**Entries supplied:**
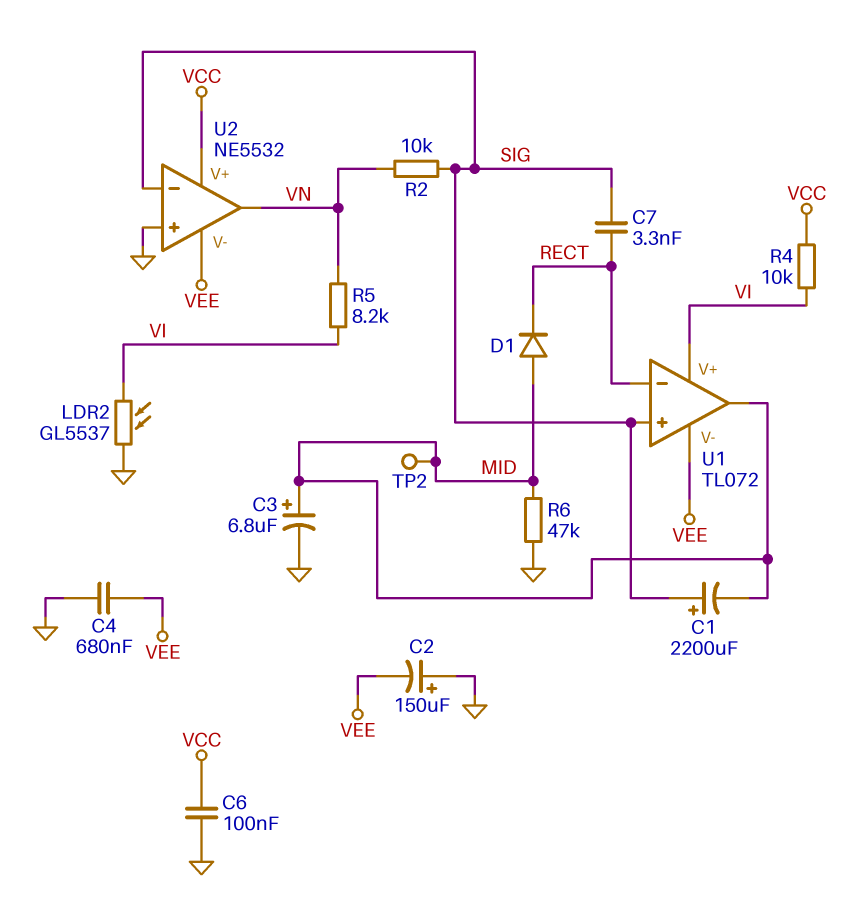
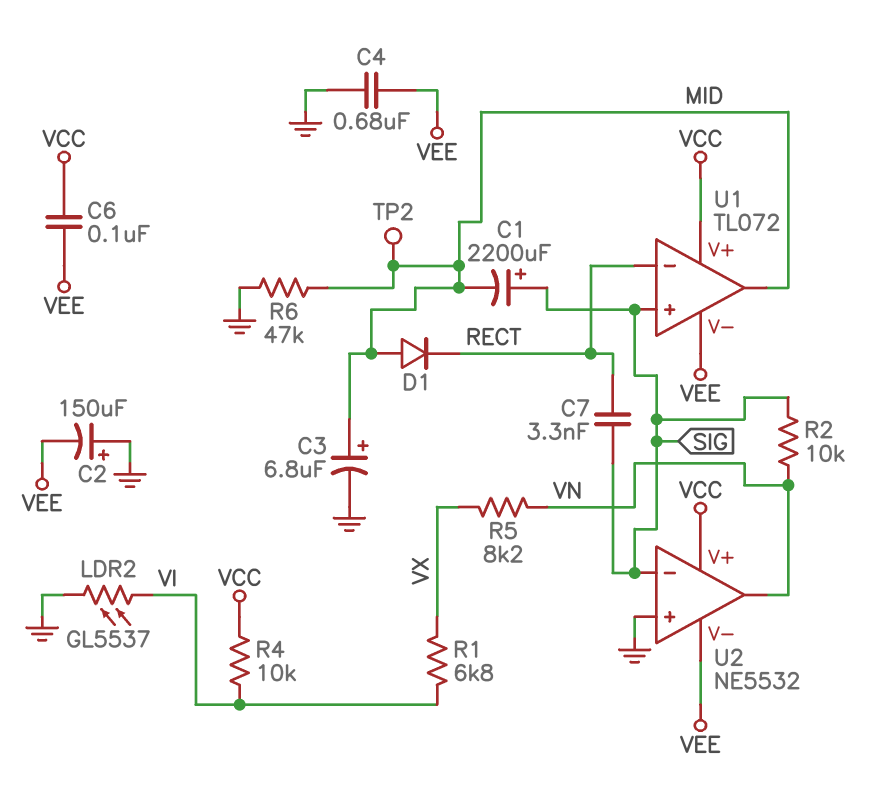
C6: 100nF (GND, VCC) -> 100nF (VCC, VEE)
R1: none -> 6.8k (VI, VX)
R5: 8.2k (VI, VN) -> 8.2k (VN, VX)
U1 pin V+: VI -> VCC

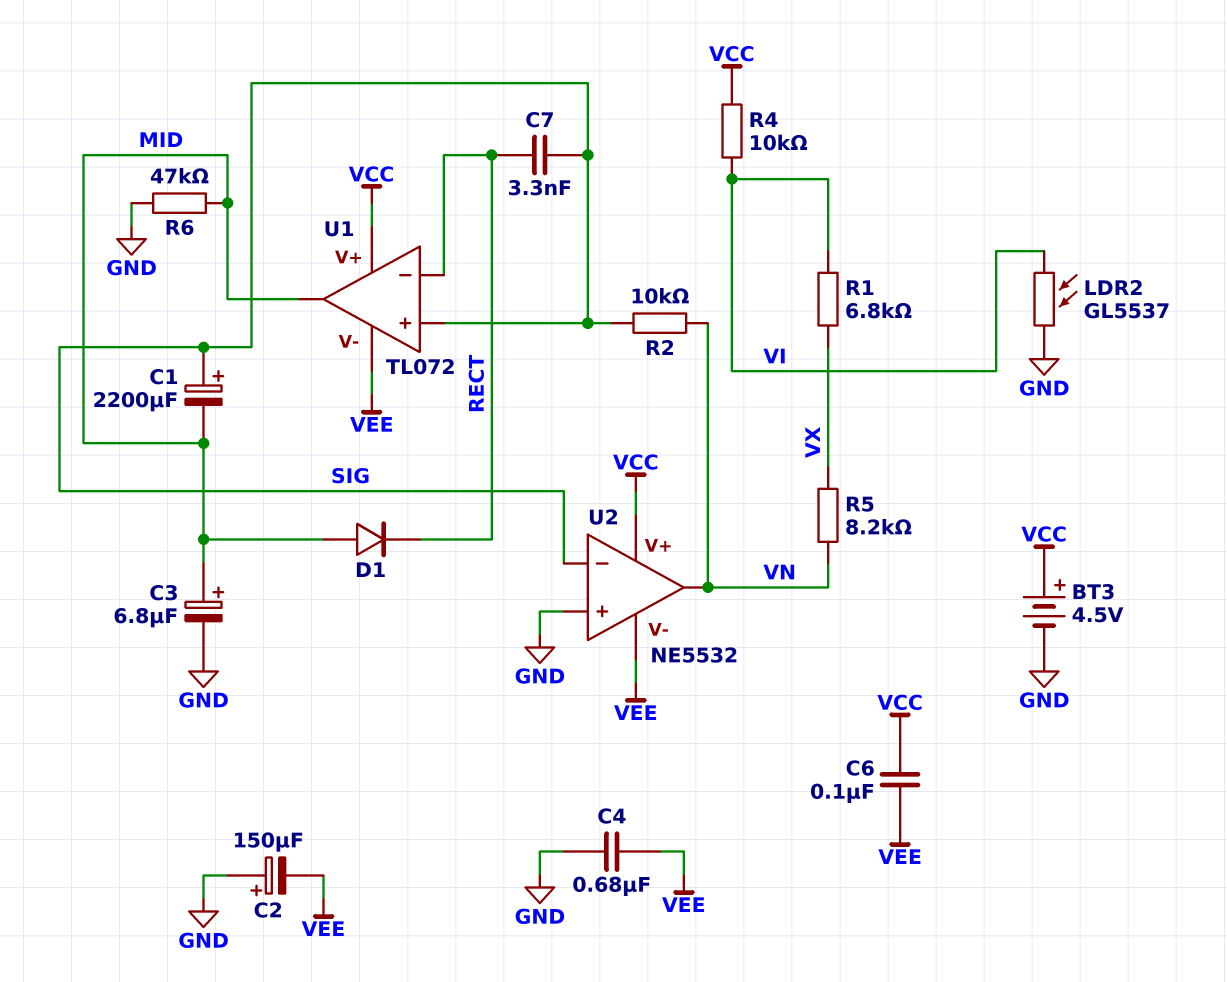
BT3: none -> 4.5V (plus VCC, minus GND)
TP2: test point (MID) -> none

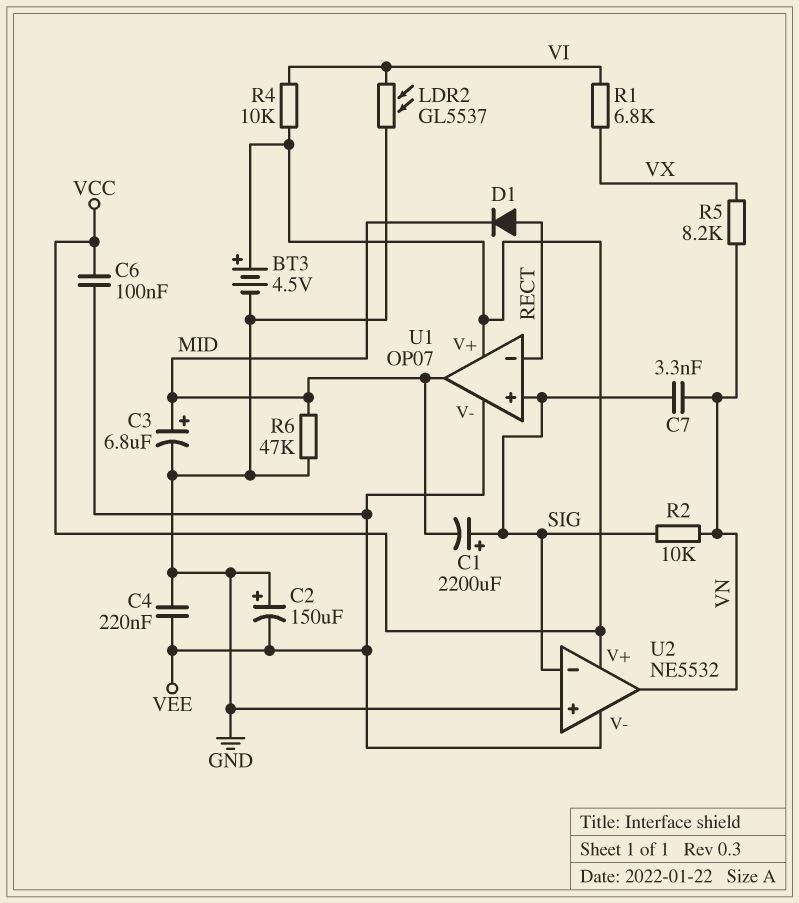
C4: 680nF (GND, VEE) -> 220nF (GND, VEE)
C7: 3.3nF (RECT, SIG) -> 3.3nF (SIG, VN)
D1: diode (A MID, K RECT) -> diode (A RECT, K MID)
U1: TL072 -> OP07

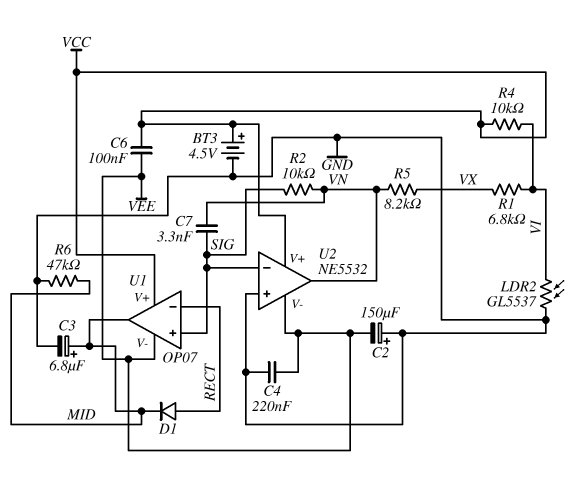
C1: 2200uF (plus SIG, minus MID) -> none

**Problem to solve:**
Reproduce each entry precisely. Leave the pictures out.

**Finished task:**
C6: 100nF (GND, VCC) -> 100nF (VCC, VEE)
R1: none -> 6.8k (VI, VX)
R5: 8.2k (VI, VN) -> 8.2k (VN, VX)
U1 pin V+: VI -> VCC

BT3: none -> 4.5V (plus VCC, minus GND)
TP2: test point (MID) -> none

C4: 680nF (GND, VEE) -> 220nF (GND, VEE)
C7: 3.3nF (RECT, SIG) -> 3.3nF (SIG, VN)
D1: diode (A MID, K RECT) -> diode (A RECT, K MID)
U1: TL072 -> OP07

C1: 2200uF (plus SIG, minus MID) -> none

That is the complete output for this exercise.